**Data shown:**

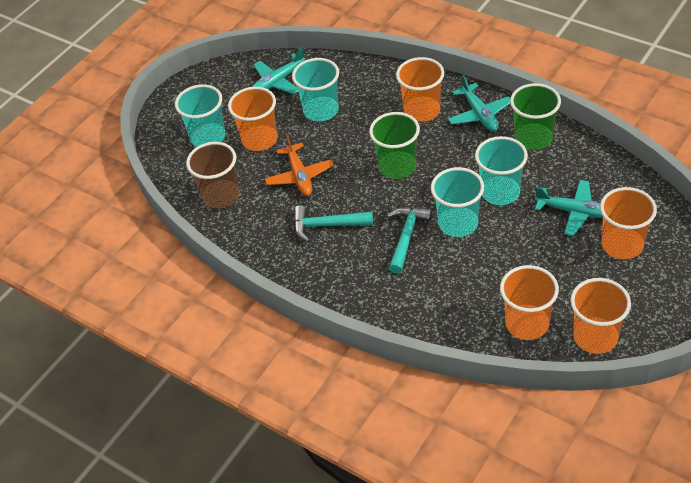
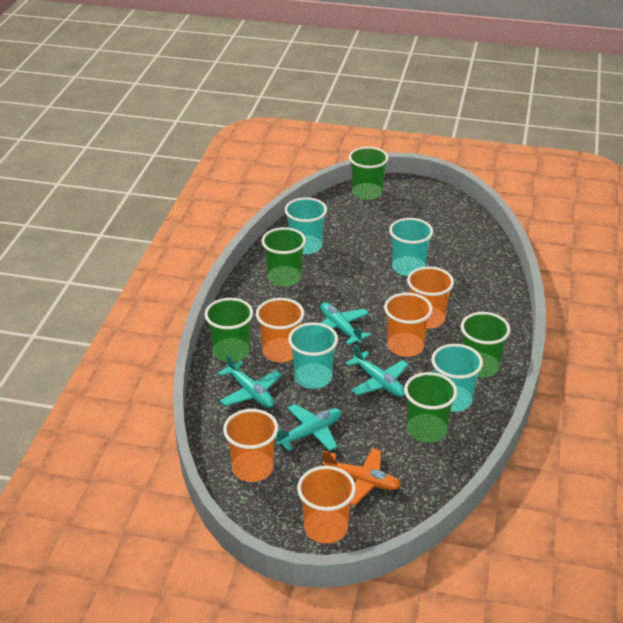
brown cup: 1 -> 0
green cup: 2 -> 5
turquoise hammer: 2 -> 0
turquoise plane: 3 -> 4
==
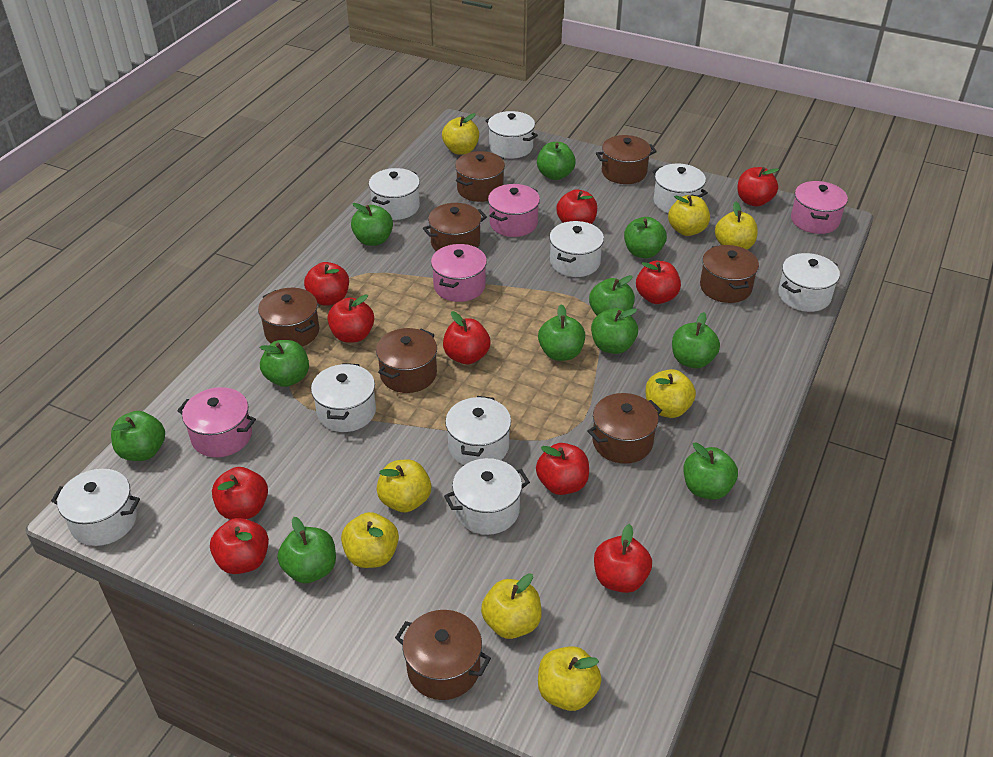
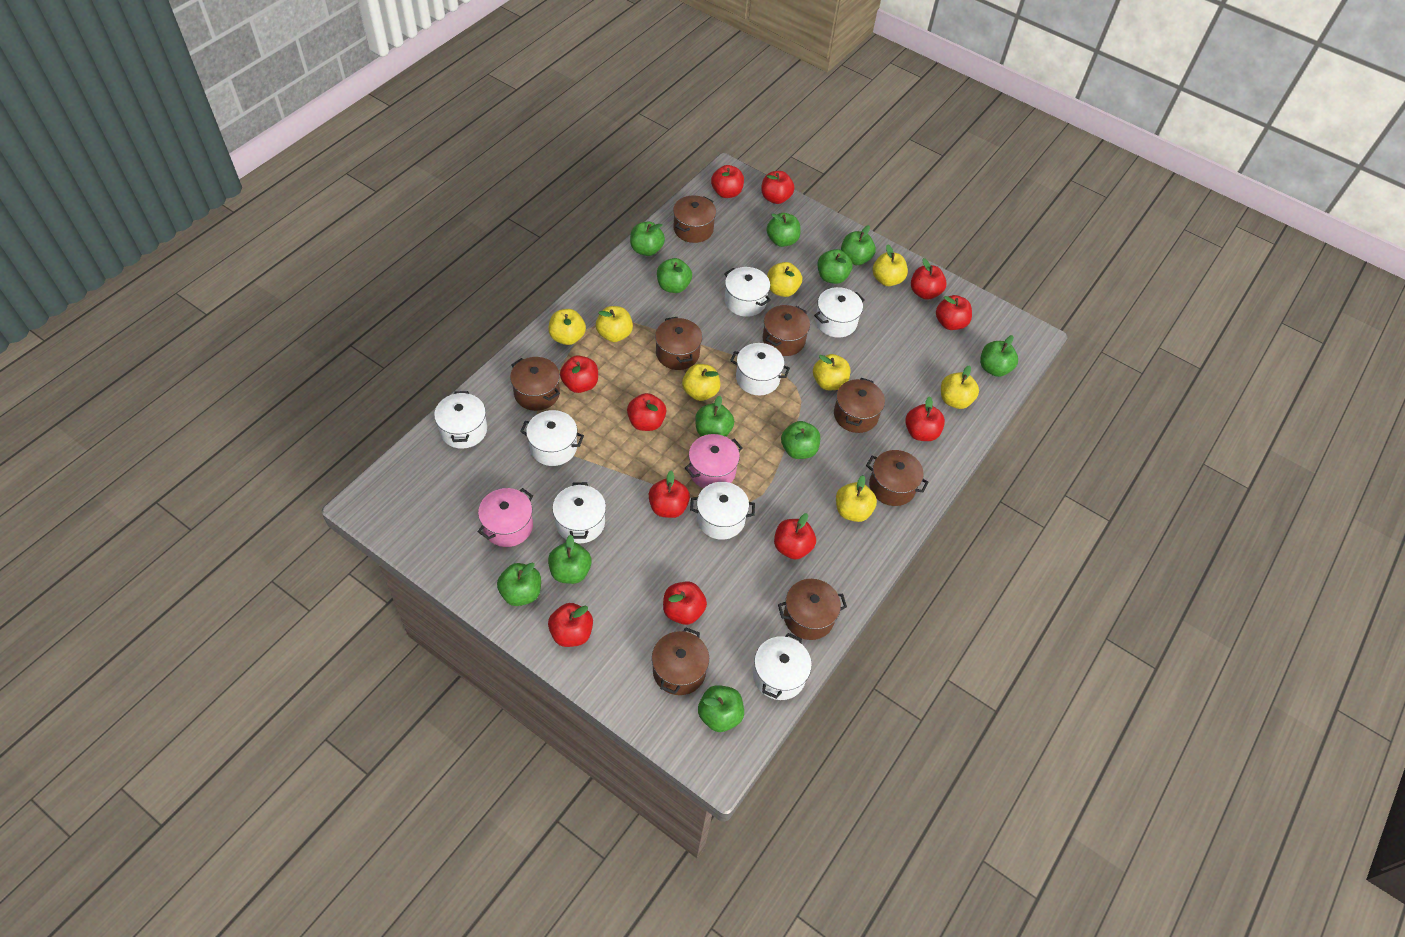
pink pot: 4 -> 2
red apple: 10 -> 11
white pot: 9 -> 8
--
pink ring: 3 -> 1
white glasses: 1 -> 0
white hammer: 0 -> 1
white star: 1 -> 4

**Your task:** Would you please return every line in the listing where "turquoise" shows up?

**Output of the exercise:**
turquoise hammer: 2 -> 0
turquoise plane: 3 -> 4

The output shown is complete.